ACTIVITY:
Starting at the line containing "SW2: none -> button (GND, N2)" and ending at the line containing "U1: NAND CD4011", print every line of the material below exactly, both ends included, and stop there.

[Opening SUPPLIED DATA section]

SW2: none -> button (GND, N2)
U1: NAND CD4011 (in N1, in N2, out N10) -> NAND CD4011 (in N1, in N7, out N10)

[Closing SUPPLIED DATA section]
[Opening SUPPLIED DATA section]

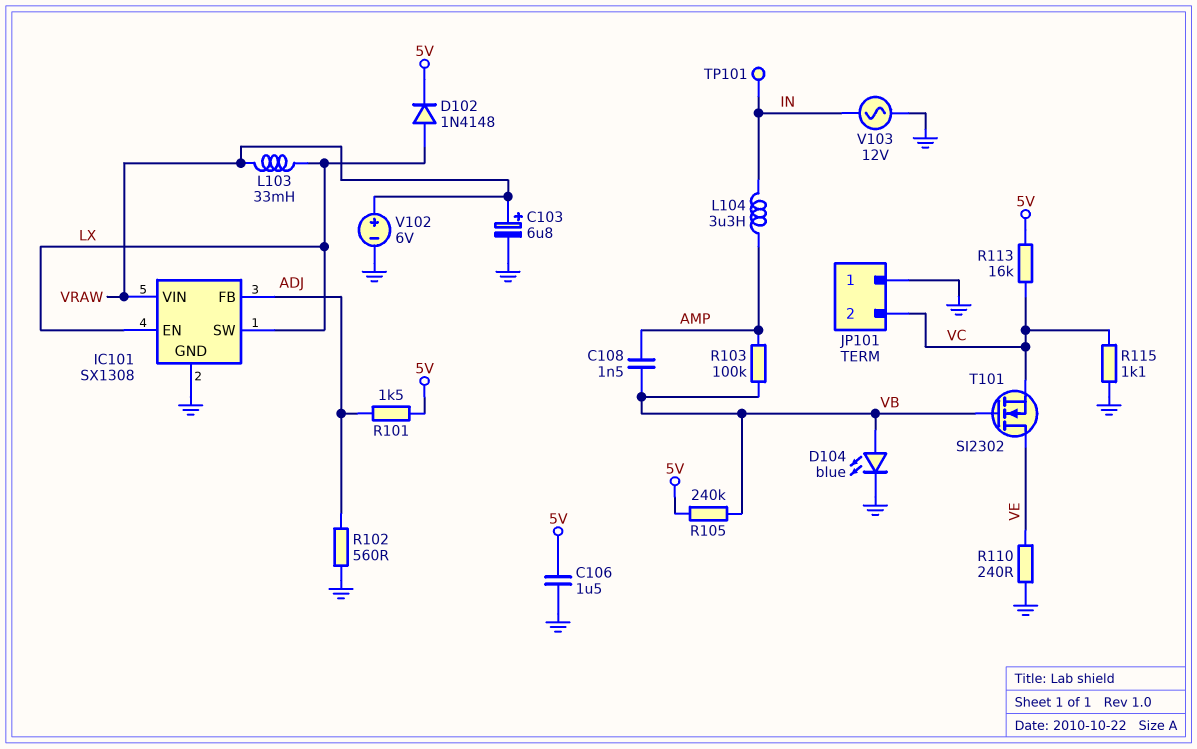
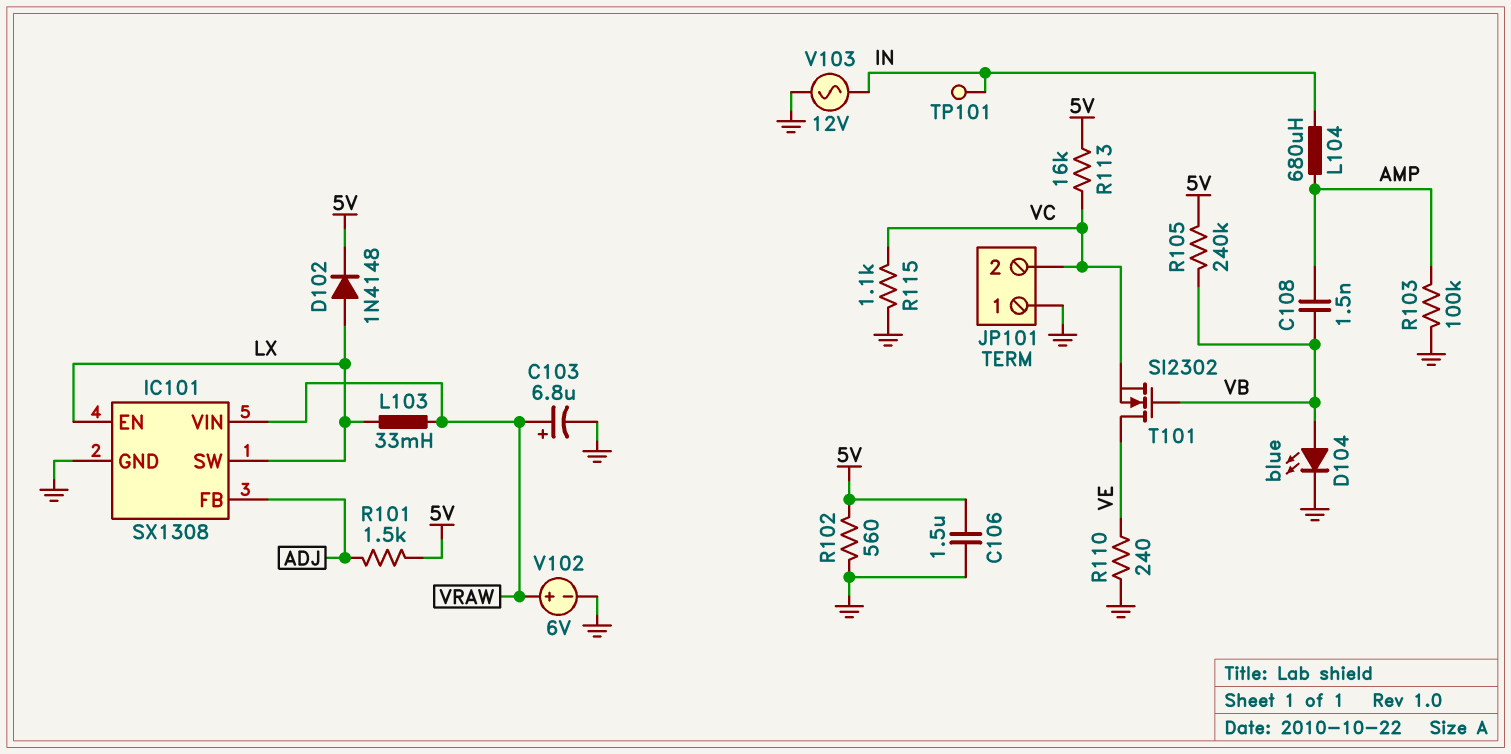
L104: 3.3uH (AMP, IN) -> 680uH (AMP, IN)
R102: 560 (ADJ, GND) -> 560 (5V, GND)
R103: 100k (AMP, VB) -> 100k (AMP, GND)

[Closing SUPPLIED DATA section]
[Opening SUPPLIED DATA section]

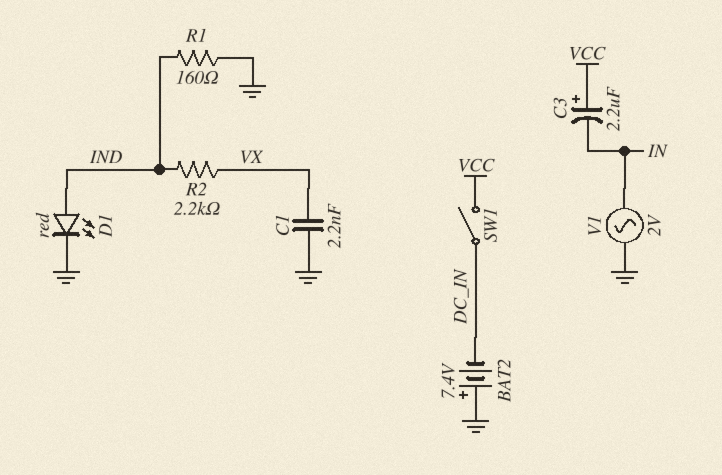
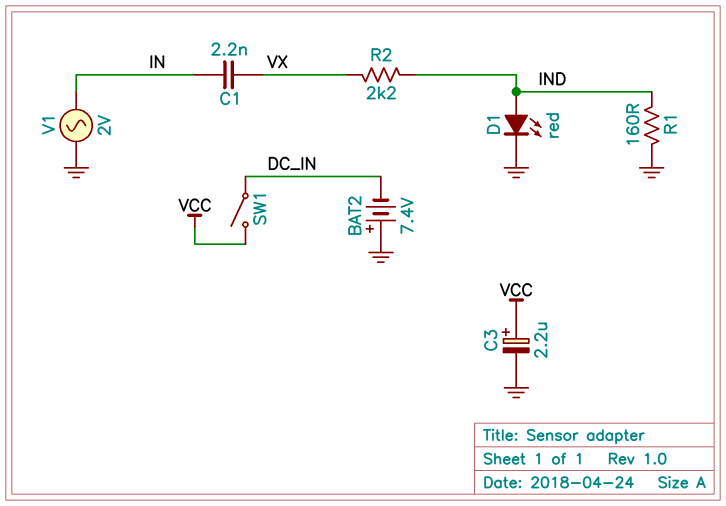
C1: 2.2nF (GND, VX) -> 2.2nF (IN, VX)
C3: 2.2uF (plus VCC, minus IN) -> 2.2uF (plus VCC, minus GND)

[Closing SUPPLIED DATA section]

COMPLETED EXERCISE:
SW2: none -> button (GND, N2)
U1: NAND CD4011 (in N1, in N2, out N10) -> NAND CD4011 (in N1, in N7, out N10)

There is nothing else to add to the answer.